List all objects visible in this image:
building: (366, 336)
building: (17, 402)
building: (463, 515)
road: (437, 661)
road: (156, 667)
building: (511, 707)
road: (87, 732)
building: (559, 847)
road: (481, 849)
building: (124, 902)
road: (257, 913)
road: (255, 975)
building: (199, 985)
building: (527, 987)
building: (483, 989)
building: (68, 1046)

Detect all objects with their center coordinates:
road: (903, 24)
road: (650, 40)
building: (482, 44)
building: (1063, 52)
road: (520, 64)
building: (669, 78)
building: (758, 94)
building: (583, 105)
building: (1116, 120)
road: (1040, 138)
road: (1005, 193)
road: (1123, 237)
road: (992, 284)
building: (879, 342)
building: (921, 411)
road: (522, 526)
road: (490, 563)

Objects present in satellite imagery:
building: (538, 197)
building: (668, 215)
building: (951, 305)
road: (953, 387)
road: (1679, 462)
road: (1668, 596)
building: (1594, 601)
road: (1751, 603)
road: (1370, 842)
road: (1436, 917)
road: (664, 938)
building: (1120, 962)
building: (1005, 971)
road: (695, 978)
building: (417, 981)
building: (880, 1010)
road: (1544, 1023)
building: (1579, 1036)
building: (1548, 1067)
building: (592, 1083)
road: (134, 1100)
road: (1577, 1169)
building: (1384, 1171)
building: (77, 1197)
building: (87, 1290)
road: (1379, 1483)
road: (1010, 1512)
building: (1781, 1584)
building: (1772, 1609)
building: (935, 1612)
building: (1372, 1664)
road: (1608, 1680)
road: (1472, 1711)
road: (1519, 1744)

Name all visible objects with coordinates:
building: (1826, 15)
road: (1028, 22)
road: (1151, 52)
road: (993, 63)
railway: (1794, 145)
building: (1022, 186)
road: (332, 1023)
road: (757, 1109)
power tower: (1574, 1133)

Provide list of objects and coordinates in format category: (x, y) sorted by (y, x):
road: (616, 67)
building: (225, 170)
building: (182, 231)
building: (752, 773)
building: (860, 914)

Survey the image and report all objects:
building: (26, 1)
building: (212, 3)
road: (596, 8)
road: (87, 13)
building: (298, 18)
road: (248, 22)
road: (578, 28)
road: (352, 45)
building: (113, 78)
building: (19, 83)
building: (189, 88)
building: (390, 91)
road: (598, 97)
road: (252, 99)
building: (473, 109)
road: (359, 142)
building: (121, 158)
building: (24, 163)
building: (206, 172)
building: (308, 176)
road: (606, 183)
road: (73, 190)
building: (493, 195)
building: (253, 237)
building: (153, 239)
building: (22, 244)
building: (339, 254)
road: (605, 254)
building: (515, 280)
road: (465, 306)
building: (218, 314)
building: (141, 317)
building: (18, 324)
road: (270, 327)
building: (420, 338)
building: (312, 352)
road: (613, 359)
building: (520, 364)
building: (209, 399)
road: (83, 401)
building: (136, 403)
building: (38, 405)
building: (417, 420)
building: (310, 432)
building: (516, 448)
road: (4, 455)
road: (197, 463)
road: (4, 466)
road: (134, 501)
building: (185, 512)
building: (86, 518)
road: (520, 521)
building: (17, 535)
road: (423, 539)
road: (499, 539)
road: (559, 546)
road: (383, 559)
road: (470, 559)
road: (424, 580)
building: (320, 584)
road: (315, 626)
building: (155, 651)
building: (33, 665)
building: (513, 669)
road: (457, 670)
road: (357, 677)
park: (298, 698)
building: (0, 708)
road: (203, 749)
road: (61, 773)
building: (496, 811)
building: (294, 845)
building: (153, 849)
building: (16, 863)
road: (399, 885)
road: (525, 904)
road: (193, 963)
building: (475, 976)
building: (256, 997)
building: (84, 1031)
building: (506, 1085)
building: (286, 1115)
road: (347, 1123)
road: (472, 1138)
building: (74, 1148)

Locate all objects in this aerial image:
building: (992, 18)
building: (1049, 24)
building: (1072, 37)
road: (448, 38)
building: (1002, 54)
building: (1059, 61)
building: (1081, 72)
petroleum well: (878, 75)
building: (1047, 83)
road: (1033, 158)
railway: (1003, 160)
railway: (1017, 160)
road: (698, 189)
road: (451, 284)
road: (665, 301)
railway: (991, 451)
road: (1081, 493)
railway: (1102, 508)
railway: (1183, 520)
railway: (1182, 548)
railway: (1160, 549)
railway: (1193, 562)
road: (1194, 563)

=== EXERCISE OBJECTIVE ===
The entries above are to be retyped exactly.

=== EXERCISE ANSWER ===
List all objects visible in this image:
building: (366, 336)
building: (17, 402)
building: (463, 515)
road: (437, 661)
road: (156, 667)
building: (511, 707)
road: (87, 732)
building: (559, 847)
road: (481, 849)
building: (124, 902)
road: (257, 913)
road: (255, 975)
building: (199, 985)
building: (527, 987)
building: (483, 989)
building: (68, 1046)

Detect all objects with their center coordinates:
road: (903, 24)
road: (650, 40)
building: (482, 44)
building: (1063, 52)
road: (520, 64)
building: (669, 78)
building: (758, 94)
building: (583, 105)
building: (1116, 120)
road: (1040, 138)
road: (1005, 193)
road: (1123, 237)
road: (992, 284)
building: (879, 342)
building: (921, 411)
road: (522, 526)
road: (490, 563)

Objects present in satellite imagery:
building: (538, 197)
building: (668, 215)
building: (951, 305)
road: (953, 387)
road: (1679, 462)
road: (1668, 596)
building: (1594, 601)
road: (1751, 603)
road: (1370, 842)
road: (1436, 917)
road: (664, 938)
building: (1120, 962)
building: (1005, 971)
road: (695, 978)
building: (417, 981)
building: (880, 1010)
road: (1544, 1023)
building: (1579, 1036)
building: (1548, 1067)
building: (592, 1083)
road: (134, 1100)
road: (1577, 1169)
building: (1384, 1171)
building: (77, 1197)
building: (87, 1290)
road: (1379, 1483)
road: (1010, 1512)
building: (1781, 1584)
building: (1772, 1609)
building: (935, 1612)
building: (1372, 1664)
road: (1608, 1680)
road: (1472, 1711)
road: (1519, 1744)

Name all visible objects with coordinates:
building: (1826, 15)
road: (1028, 22)
road: (1151, 52)
road: (993, 63)
railway: (1794, 145)
building: (1022, 186)
road: (332, 1023)
road: (757, 1109)
power tower: (1574, 1133)

Provide list of objects and coordinates in format category: (x, y) sorted by (y, x):
road: (616, 67)
building: (225, 170)
building: (182, 231)
building: (752, 773)
building: (860, 914)

Survey the image and report all objects:
building: (26, 1)
building: (212, 3)
road: (596, 8)
road: (87, 13)
building: (298, 18)
road: (248, 22)
road: (578, 28)
road: (352, 45)
building: (113, 78)
building: (19, 83)
building: (189, 88)
building: (390, 91)
road: (598, 97)
road: (252, 99)
building: (473, 109)
road: (359, 142)
building: (121, 158)
building: (24, 163)
building: (206, 172)
building: (308, 176)
road: (606, 183)
road: (73, 190)
building: (493, 195)
building: (253, 237)
building: (153, 239)
building: (22, 244)
building: (339, 254)
road: (605, 254)
building: (515, 280)
road: (465, 306)
building: (218, 314)
building: (141, 317)
building: (18, 324)
road: (270, 327)
building: (420, 338)
building: (312, 352)
road: (613, 359)
building: (520, 364)
building: (209, 399)
road: (83, 401)
building: (136, 403)
building: (38, 405)
building: (417, 420)
building: (310, 432)
building: (516, 448)
road: (4, 455)
road: (197, 463)
road: (4, 466)
road: (134, 501)
building: (185, 512)
building: (86, 518)
road: (520, 521)
building: (17, 535)
road: (423, 539)
road: (499, 539)
road: (559, 546)
road: (383, 559)
road: (470, 559)
road: (424, 580)
building: (320, 584)
road: (315, 626)
building: (155, 651)
building: (33, 665)
building: (513, 669)
road: (457, 670)
road: (357, 677)
park: (298, 698)
building: (0, 708)
road: (203, 749)
road: (61, 773)
building: (496, 811)
building: (294, 845)
building: (153, 849)
building: (16, 863)
road: (399, 885)
road: (525, 904)
road: (193, 963)
building: (475, 976)
building: (256, 997)
building: (84, 1031)
building: (506, 1085)
building: (286, 1115)
road: (347, 1123)
road: (472, 1138)
building: (74, 1148)

Locate all objects in this aerial image:
building: (992, 18)
building: (1049, 24)
building: (1072, 37)
road: (448, 38)
building: (1002, 54)
building: (1059, 61)
building: (1081, 72)
petroleum well: (878, 75)
building: (1047, 83)
road: (1033, 158)
railway: (1003, 160)
railway: (1017, 160)
road: (698, 189)
road: (451, 284)
road: (665, 301)
railway: (991, 451)
road: (1081, 493)
railway: (1102, 508)
railway: (1183, 520)
railway: (1182, 548)
railway: (1160, 549)
railway: (1193, 562)
road: (1194, 563)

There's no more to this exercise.